* _INSTRUCTIONS TO FOLLOW_:
In the listing below, how many lines contain the string "camera"? Answer with the number only.

* _ENTRIES PROVIDED_:
+ + +

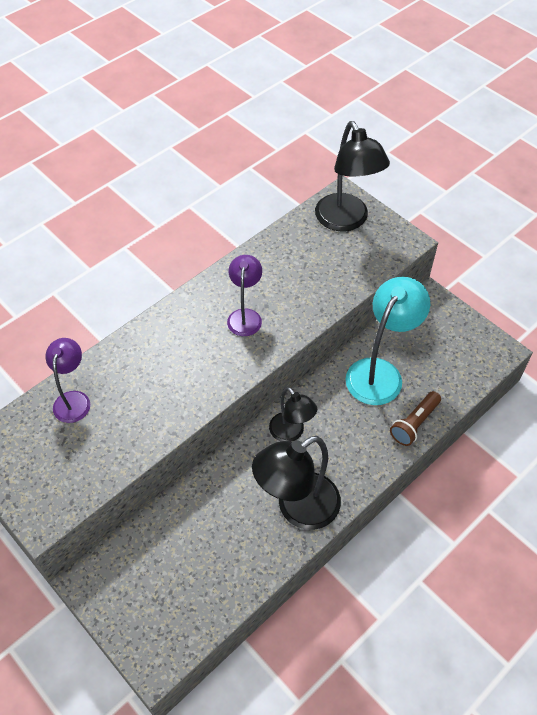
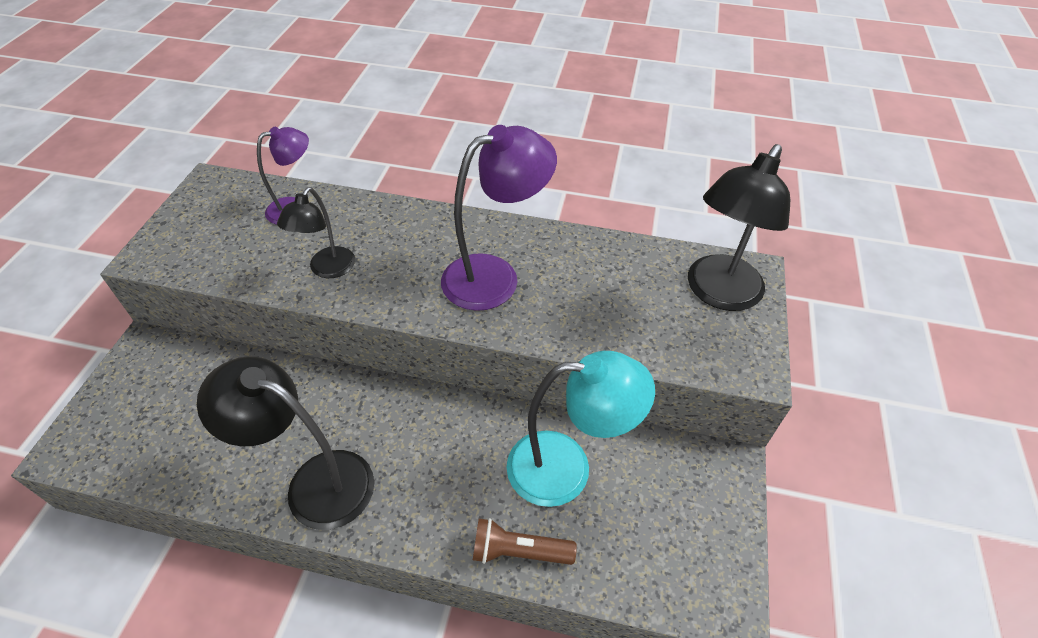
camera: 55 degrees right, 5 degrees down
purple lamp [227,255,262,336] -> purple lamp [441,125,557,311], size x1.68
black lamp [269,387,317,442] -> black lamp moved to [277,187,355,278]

+ + +

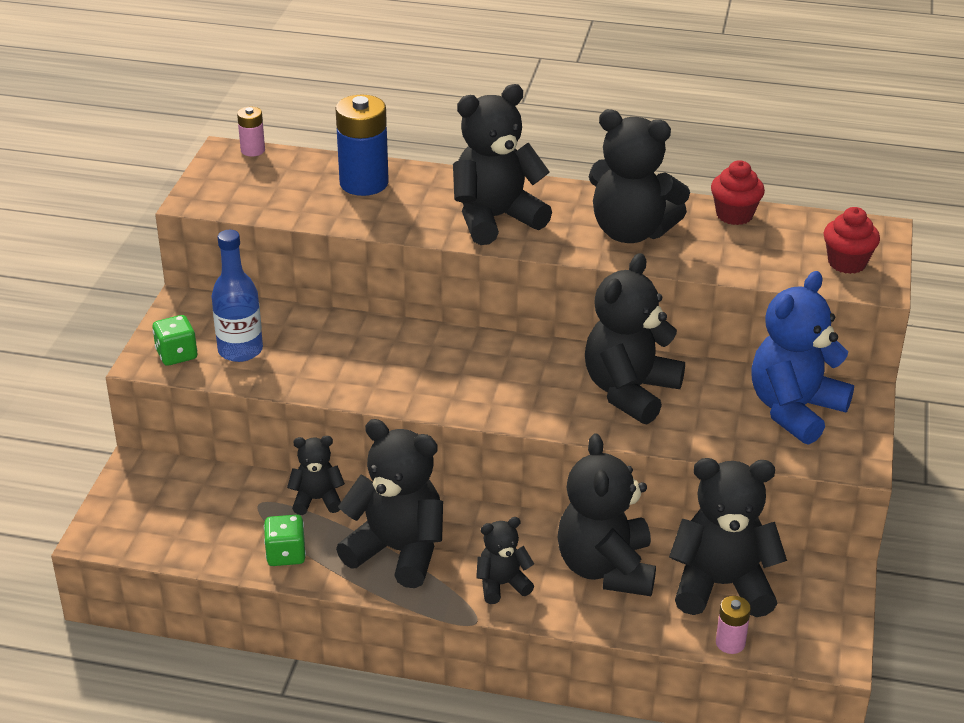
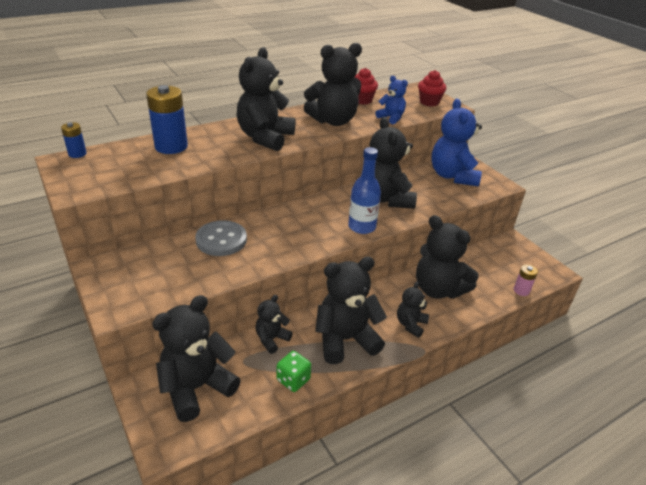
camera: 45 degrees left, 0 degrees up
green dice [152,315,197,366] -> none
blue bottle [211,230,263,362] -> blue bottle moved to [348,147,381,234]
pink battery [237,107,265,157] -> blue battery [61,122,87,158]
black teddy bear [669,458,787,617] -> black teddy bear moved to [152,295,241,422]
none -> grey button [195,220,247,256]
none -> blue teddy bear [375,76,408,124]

+ + +

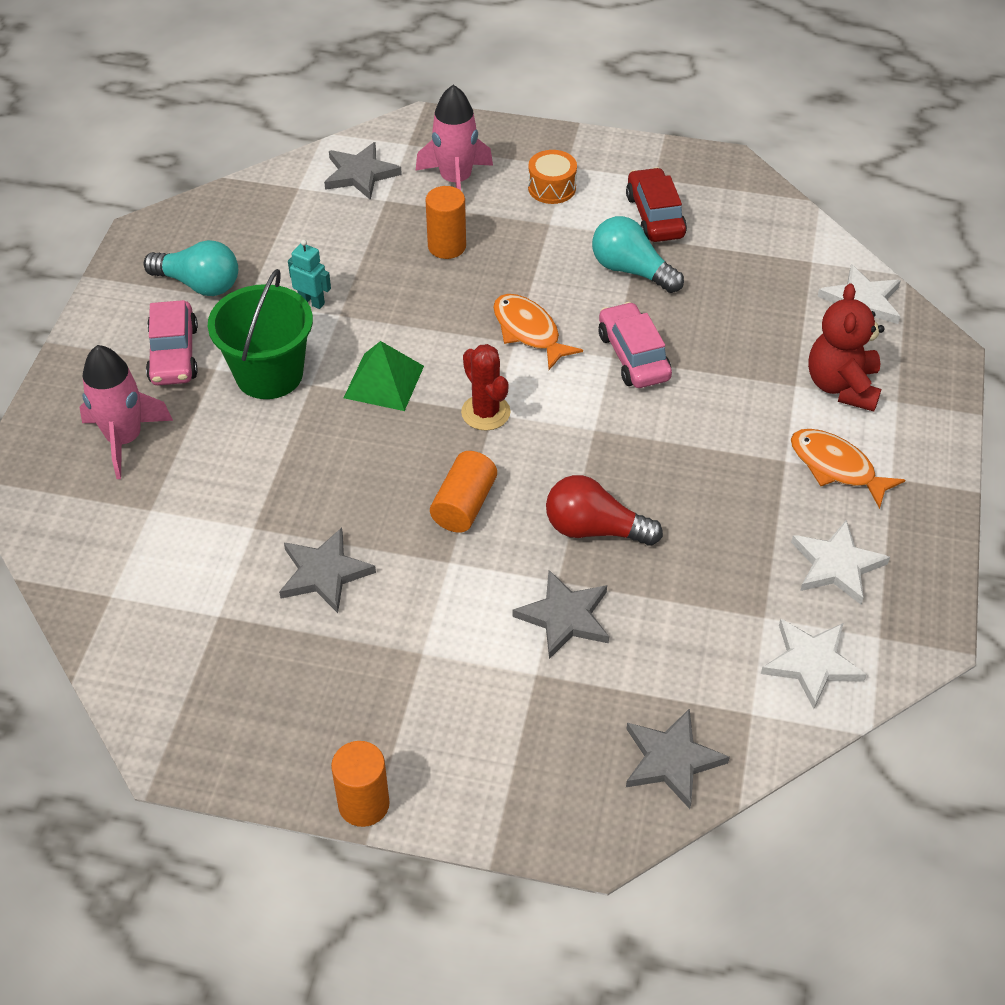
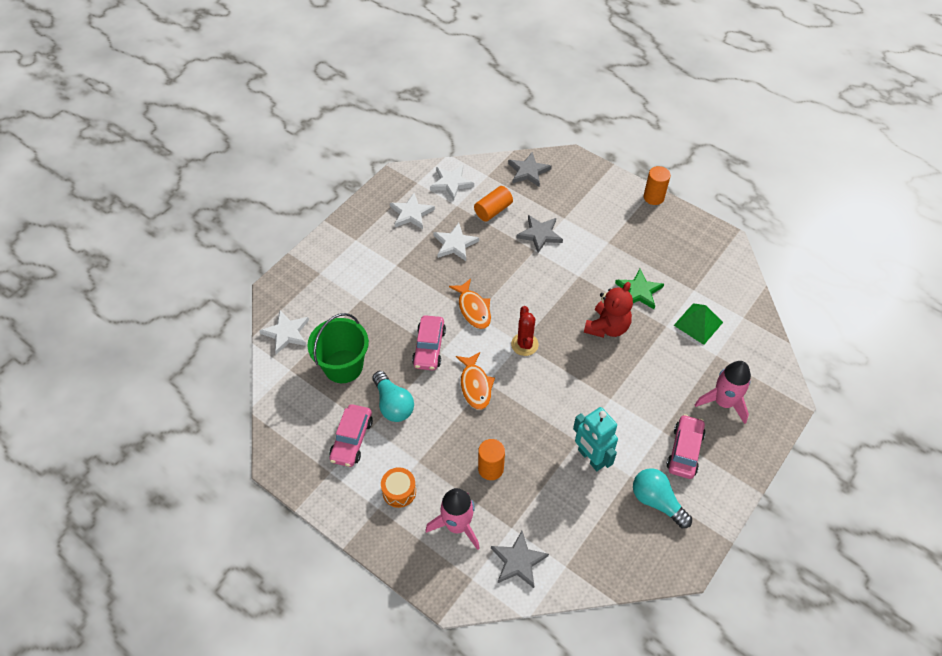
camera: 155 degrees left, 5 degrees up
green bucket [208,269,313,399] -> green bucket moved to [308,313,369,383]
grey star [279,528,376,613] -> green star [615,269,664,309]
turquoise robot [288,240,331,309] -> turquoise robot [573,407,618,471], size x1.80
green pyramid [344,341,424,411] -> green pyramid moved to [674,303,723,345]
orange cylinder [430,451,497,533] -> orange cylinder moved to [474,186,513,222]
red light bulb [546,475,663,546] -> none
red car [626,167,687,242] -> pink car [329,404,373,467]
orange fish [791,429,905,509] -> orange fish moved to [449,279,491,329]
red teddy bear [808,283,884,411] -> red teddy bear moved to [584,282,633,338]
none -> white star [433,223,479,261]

+ + +

* _OUTPUT OF THE EXERCISE_:
3